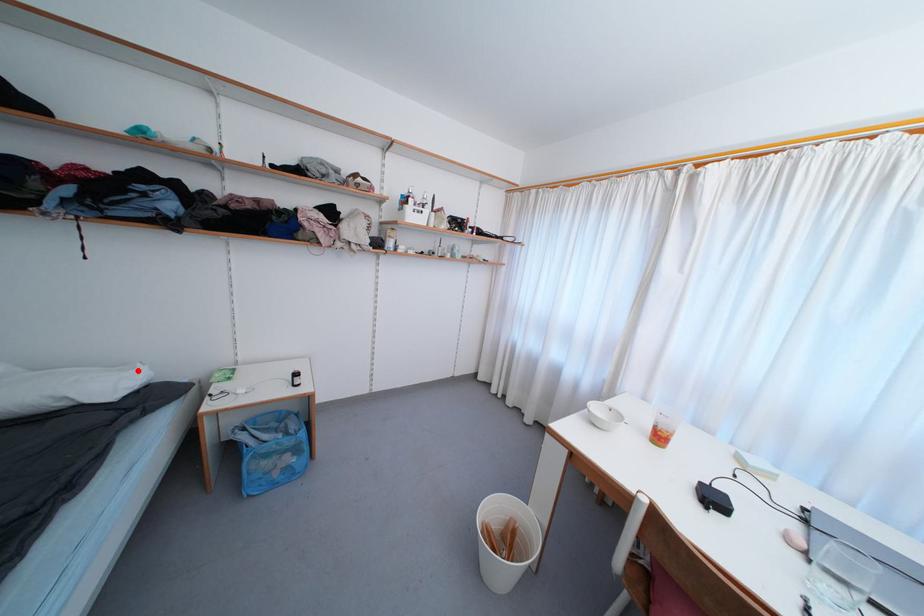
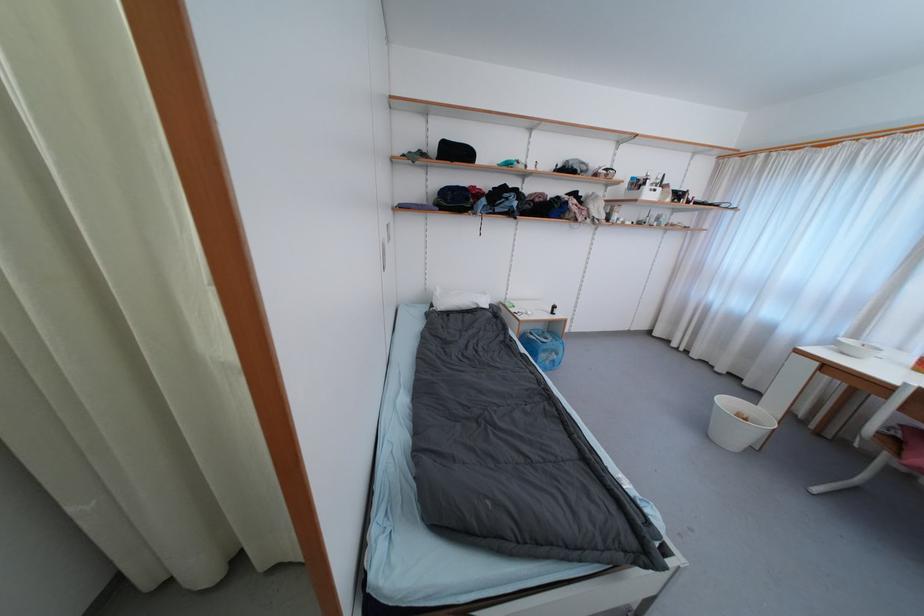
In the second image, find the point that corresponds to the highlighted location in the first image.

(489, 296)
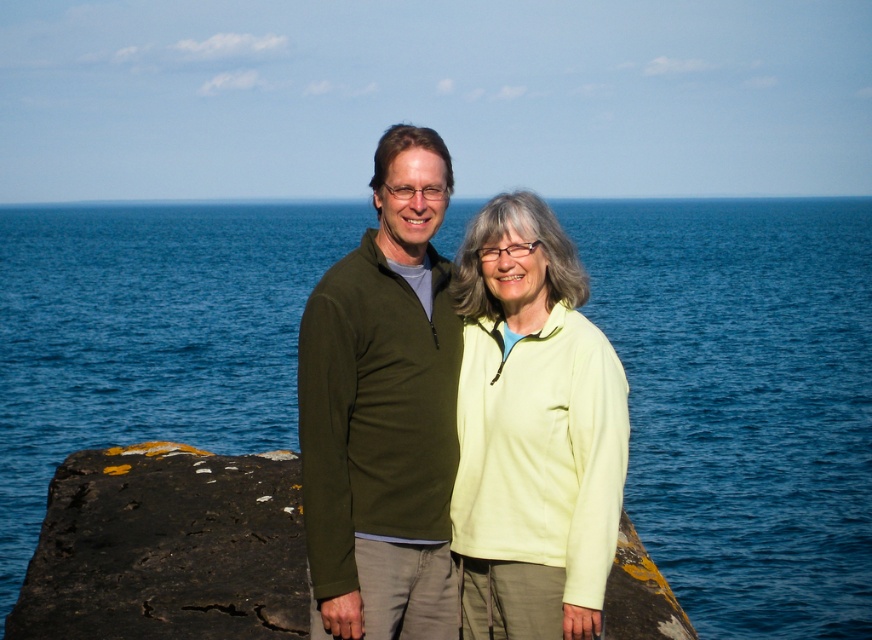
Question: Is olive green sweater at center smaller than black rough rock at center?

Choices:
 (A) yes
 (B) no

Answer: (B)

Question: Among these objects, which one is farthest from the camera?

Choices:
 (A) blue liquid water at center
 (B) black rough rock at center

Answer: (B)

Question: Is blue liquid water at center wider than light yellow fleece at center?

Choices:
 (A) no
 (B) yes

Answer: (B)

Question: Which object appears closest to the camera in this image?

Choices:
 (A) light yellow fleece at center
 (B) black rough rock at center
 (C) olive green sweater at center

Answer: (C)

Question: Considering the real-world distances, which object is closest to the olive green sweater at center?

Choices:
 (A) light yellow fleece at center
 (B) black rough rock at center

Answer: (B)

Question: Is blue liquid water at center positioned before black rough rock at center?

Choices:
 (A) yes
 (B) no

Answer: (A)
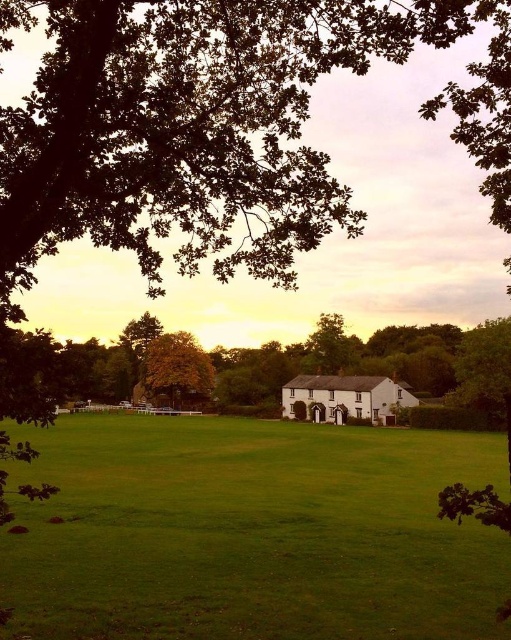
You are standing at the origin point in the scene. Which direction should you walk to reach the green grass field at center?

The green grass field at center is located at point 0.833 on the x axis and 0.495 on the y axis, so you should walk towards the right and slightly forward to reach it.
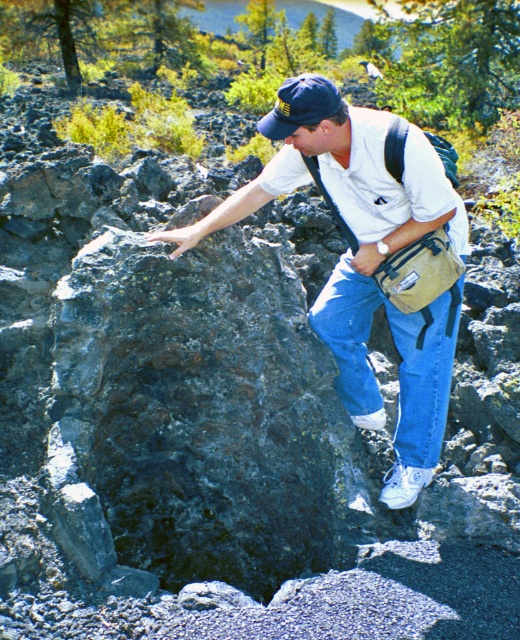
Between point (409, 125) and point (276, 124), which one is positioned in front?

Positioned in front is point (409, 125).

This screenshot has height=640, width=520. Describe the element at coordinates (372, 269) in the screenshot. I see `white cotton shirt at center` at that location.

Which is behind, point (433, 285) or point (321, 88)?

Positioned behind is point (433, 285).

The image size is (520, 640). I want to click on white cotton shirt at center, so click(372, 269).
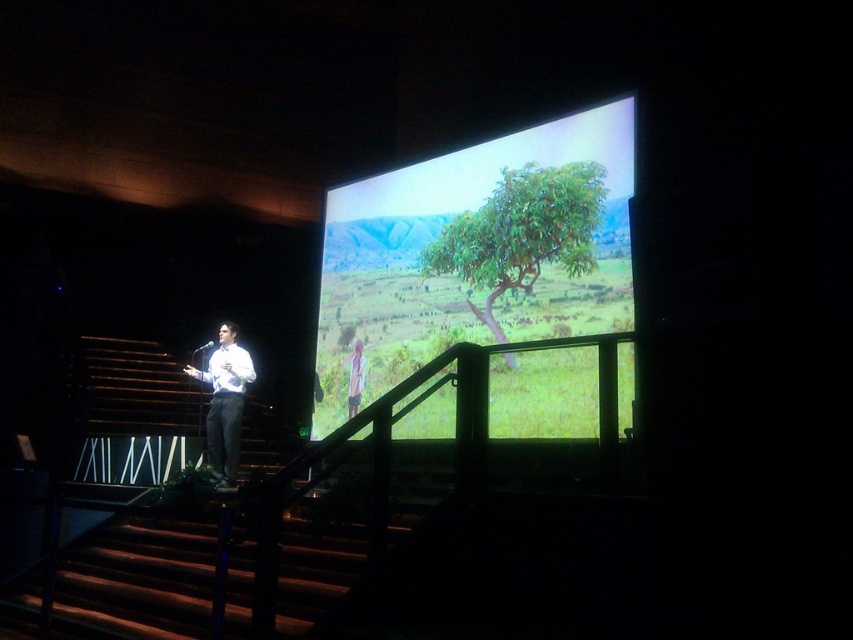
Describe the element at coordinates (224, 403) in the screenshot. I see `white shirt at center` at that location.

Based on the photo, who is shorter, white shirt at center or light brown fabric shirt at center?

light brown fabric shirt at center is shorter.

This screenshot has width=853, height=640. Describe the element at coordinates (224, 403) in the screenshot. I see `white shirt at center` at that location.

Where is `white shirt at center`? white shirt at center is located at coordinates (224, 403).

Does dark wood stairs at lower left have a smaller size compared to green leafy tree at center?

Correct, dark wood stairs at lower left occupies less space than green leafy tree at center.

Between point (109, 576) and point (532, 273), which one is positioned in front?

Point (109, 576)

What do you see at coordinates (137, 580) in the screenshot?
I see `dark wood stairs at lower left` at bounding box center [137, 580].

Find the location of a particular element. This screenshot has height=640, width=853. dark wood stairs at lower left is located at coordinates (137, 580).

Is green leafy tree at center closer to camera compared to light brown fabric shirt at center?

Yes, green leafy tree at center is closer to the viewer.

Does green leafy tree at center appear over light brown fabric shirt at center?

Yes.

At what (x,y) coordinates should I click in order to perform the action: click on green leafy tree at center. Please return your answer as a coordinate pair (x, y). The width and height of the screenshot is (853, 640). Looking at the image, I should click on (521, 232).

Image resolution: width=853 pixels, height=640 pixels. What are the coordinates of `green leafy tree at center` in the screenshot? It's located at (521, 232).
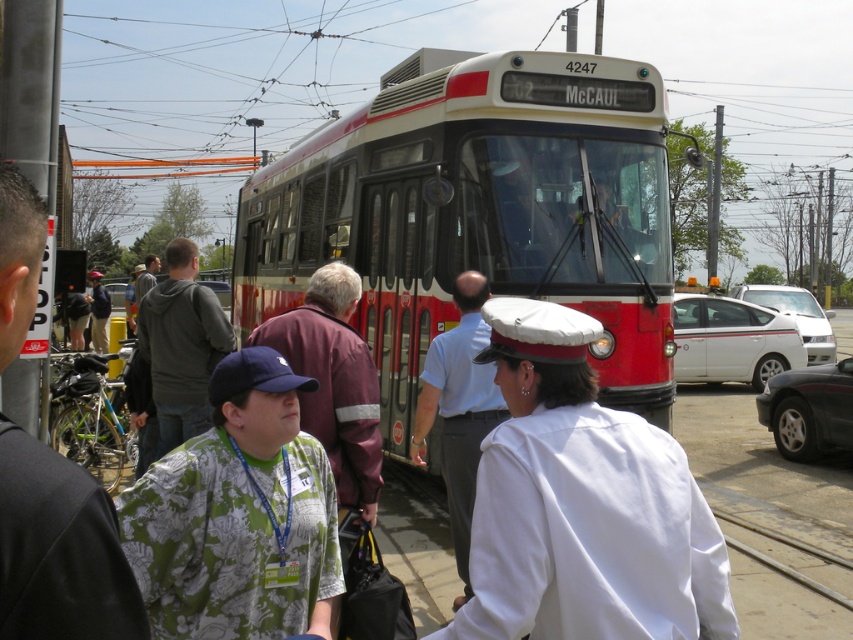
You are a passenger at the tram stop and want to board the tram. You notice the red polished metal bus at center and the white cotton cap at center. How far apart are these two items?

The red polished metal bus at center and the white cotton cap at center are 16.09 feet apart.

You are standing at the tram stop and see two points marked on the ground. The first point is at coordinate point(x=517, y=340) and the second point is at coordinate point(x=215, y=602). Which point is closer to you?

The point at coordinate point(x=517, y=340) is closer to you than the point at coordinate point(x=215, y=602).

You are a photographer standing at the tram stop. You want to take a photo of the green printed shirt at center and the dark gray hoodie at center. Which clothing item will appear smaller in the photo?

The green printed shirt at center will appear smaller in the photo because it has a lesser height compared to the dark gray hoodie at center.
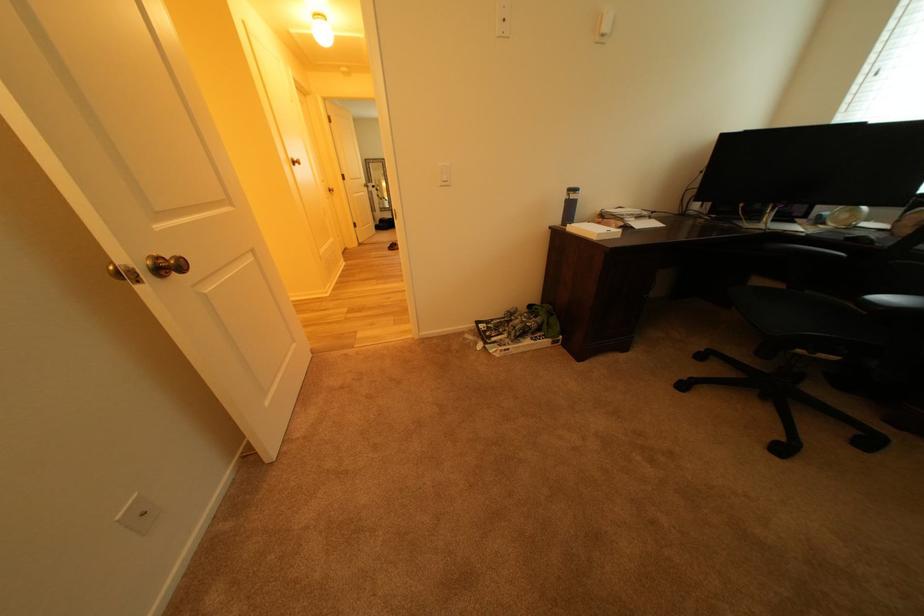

▸ YOUR INSTRUCTIONS:
Copy out all of the material above word for word, leaving out the pictures.

▸ SOLUTION TO THE EXERCISE:
In the second image, find the point that corresponds to the highlighted location in the first image.

(489, 296)
Question: Is olive green sweater at center smaller than black rough rock at center?

Choices:
 (A) yes
 (B) no

Answer: (B)

Question: Among these objects, which one is farthest from the camera?

Choices:
 (A) blue liquid water at center
 (B) black rough rock at center

Answer: (B)

Question: Is blue liquid water at center wider than light yellow fleece at center?

Choices:
 (A) no
 (B) yes

Answer: (B)

Question: Which object appears closest to the camera in this image?

Choices:
 (A) light yellow fleece at center
 (B) black rough rock at center
 (C) olive green sweater at center

Answer: (C)

Question: Considering the real-world distances, which object is closest to the olive green sweater at center?

Choices:
 (A) light yellow fleece at center
 (B) black rough rock at center

Answer: (B)

Question: Is blue liquid water at center positioned before black rough rock at center?

Choices:
 (A) yes
 (B) no

Answer: (A)
You are standing at the origin point in the scene. Which direction should you walk to reach the green grass field at center?

The green grass field at center is located at point 0.833 on the x axis and 0.495 on the y axis, so you should walk towards the right and slightly forward to reach it.
Between point (409, 125) and point (276, 124), which one is positioned in front?

Positioned in front is point (409, 125).

This screenshot has height=640, width=520. Describe the element at coordinates (372, 269) in the screenshot. I see `white cotton shirt at center` at that location.

Which is behind, point (433, 285) or point (321, 88)?

Positioned behind is point (433, 285).

The image size is (520, 640). I want to click on white cotton shirt at center, so click(372, 269).
Describe the element at coordinates (224, 403) in the screenshot. I see `white shirt at center` at that location.

Based on the photo, who is shorter, white shirt at center or light brown fabric shirt at center?

light brown fabric shirt at center is shorter.

This screenshot has width=853, height=640. Describe the element at coordinates (224, 403) in the screenshot. I see `white shirt at center` at that location.

Where is `white shirt at center`? white shirt at center is located at coordinates (224, 403).

Does dark wood stairs at lower left have a smaller size compared to green leafy tree at center?

Correct, dark wood stairs at lower left occupies less space than green leafy tree at center.

Between point (109, 576) and point (532, 273), which one is positioned in front?

Point (109, 576)

What do you see at coordinates (137, 580) in the screenshot?
I see `dark wood stairs at lower left` at bounding box center [137, 580].

Find the location of a particular element. This screenshot has height=640, width=853. dark wood stairs at lower left is located at coordinates (137, 580).

Is green leafy tree at center closer to camera compared to light brown fabric shirt at center?

Yes, green leafy tree at center is closer to the viewer.

Does green leafy tree at center appear over light brown fabric shirt at center?

Yes.

At what (x,y) coordinates should I click in order to perform the action: click on green leafy tree at center. Please return your answer as a coordinate pair (x, y). The width and height of the screenshot is (853, 640). Looking at the image, I should click on (521, 232).

Image resolution: width=853 pixels, height=640 pixels. What are the coordinates of `green leafy tree at center` in the screenshot? It's located at (521, 232).
You are a passenger at the tram stop and want to board the tram. You notice the red polished metal bus at center and the white cotton cap at center. How far apart are these two items?

The red polished metal bus at center and the white cotton cap at center are 16.09 feet apart.

You are standing at the tram stop and see two points marked on the ground. The first point is at coordinate point(x=517, y=340) and the second point is at coordinate point(x=215, y=602). Which point is closer to you?

The point at coordinate point(x=517, y=340) is closer to you than the point at coordinate point(x=215, y=602).

You are a photographer standing at the tram stop. You want to take a photo of the green printed shirt at center and the dark gray hoodie at center. Which clothing item will appear smaller in the photo?

The green printed shirt at center will appear smaller in the photo because it has a lesser height compared to the dark gray hoodie at center.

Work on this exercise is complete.